■ **DATA**
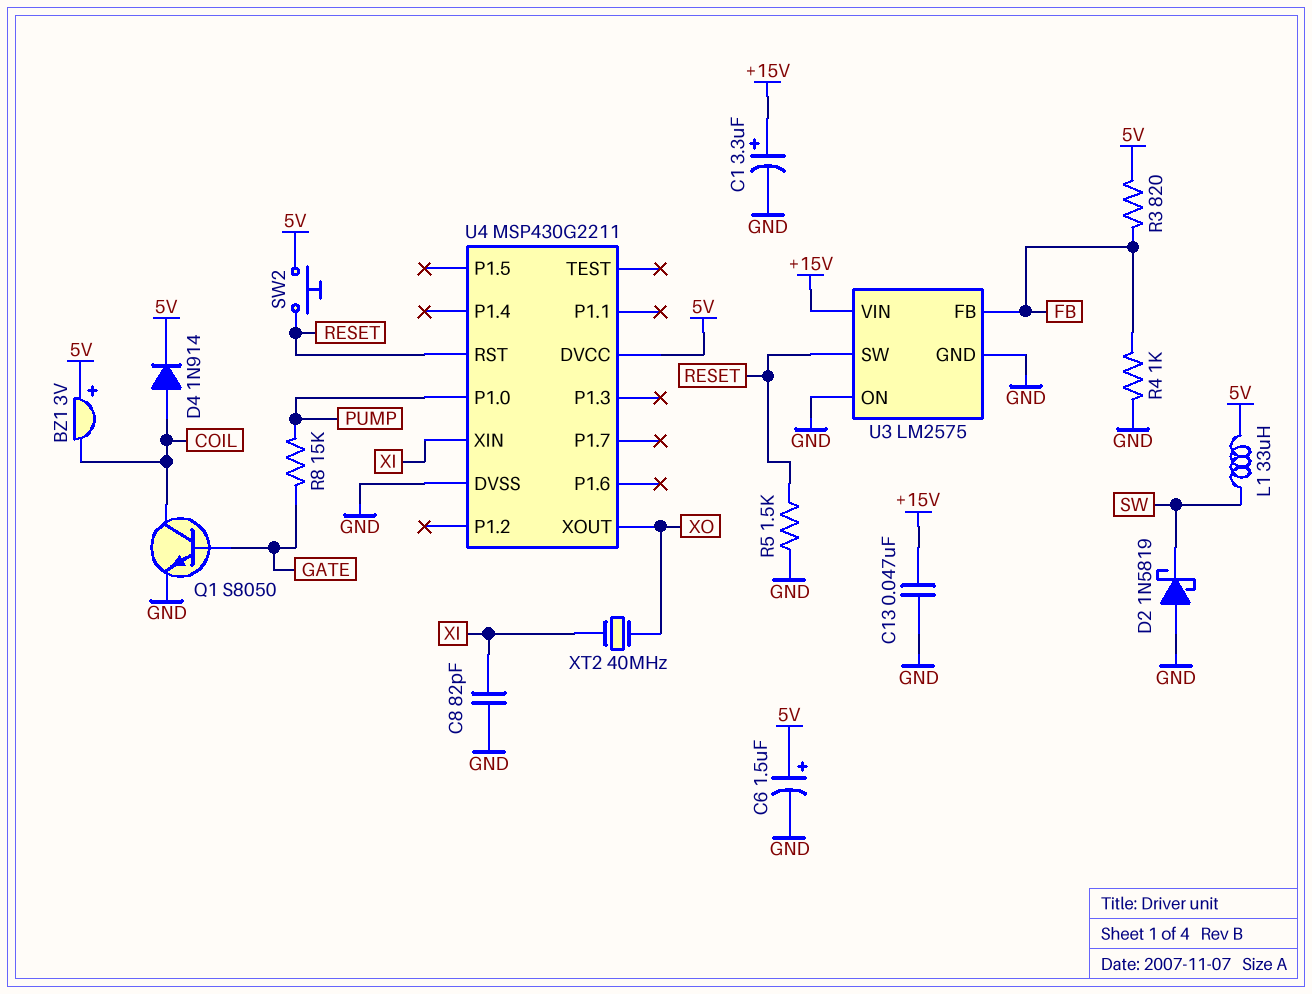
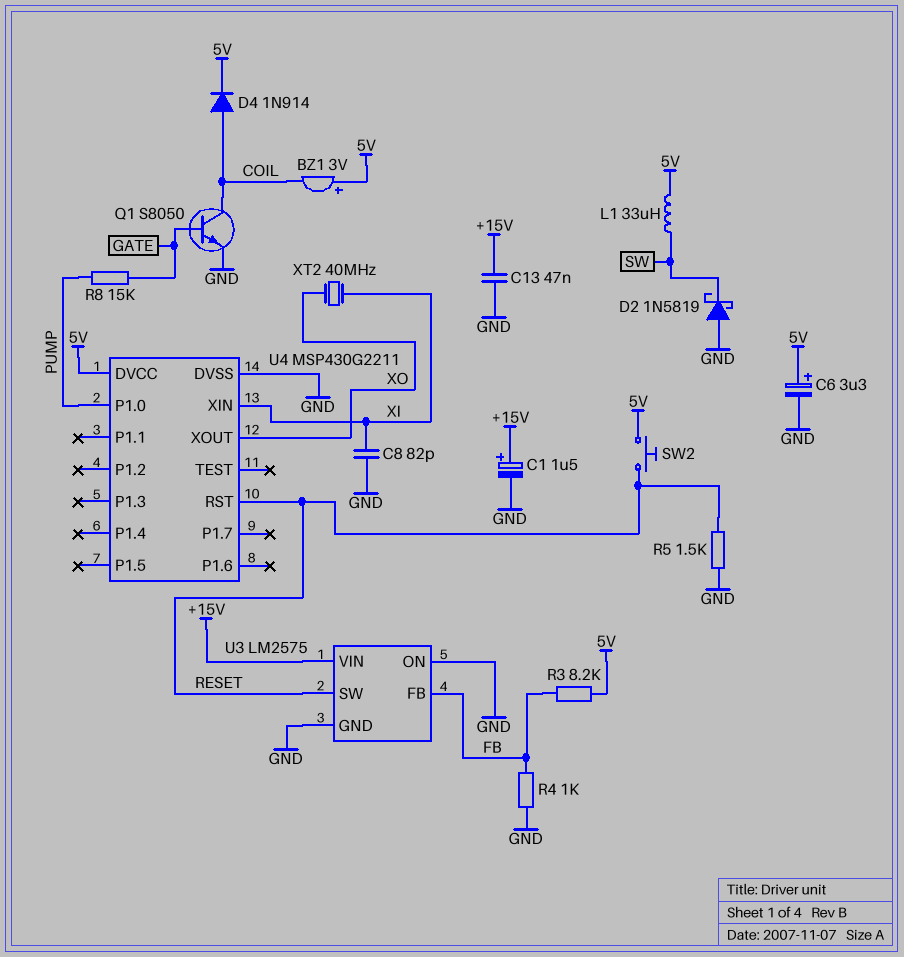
C1: 3.3uF (plus +15V, minus GND) -> 1.5uF (plus +15V, minus GND)
C6: 1.5uF (plus 5V, minus GND) -> 3.3uF (plus 5V, minus GND)
R3: 820 (5V, FB) -> 8.2k (5V, FB)

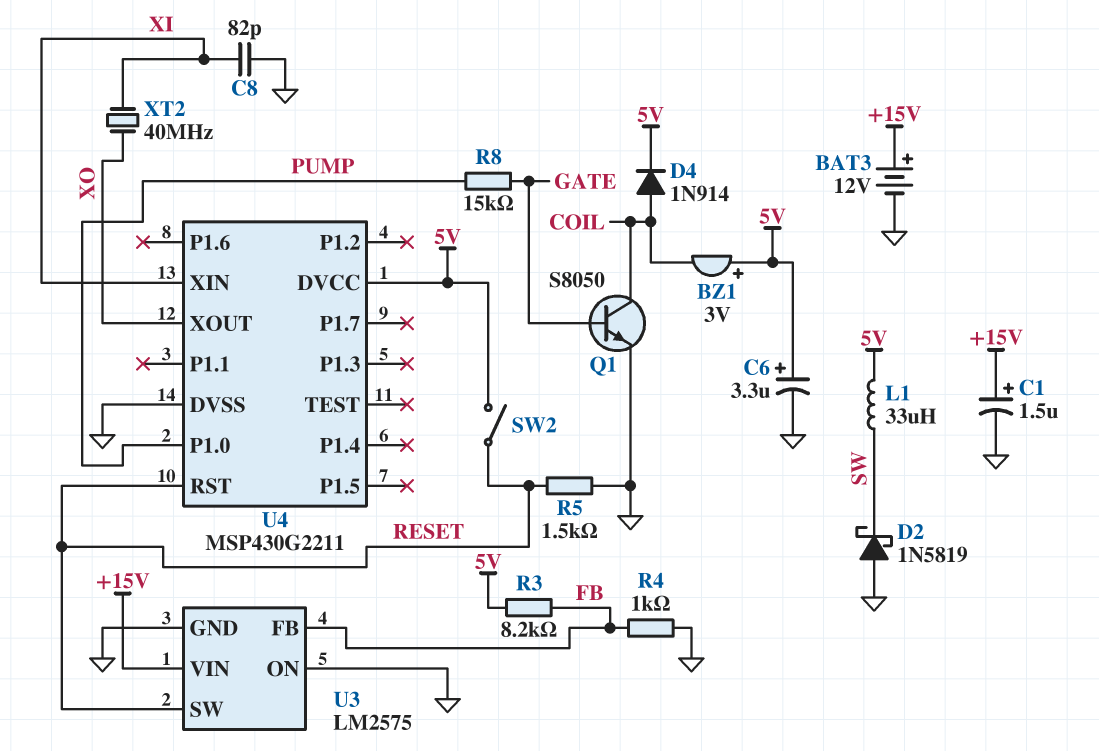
BAT3: none -> 12V (plus +15V, minus GND)
C13: 47nF (+15V, GND) -> none
SW2: button (5V, RESET) -> switch (5V, RESET)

■ **WORK TO BE COMPLETED**
Which lines of the entries above contain the word "plus"? Copy each of them.

■ **RESPONSE TO THIS TASK**
C1: 3.3uF (plus +15V, minus GND) -> 1.5uF (plus +15V, minus GND)
C6: 1.5uF (plus 5V, minus GND) -> 3.3uF (plus 5V, minus GND)
BAT3: none -> 12V (plus +15V, minus GND)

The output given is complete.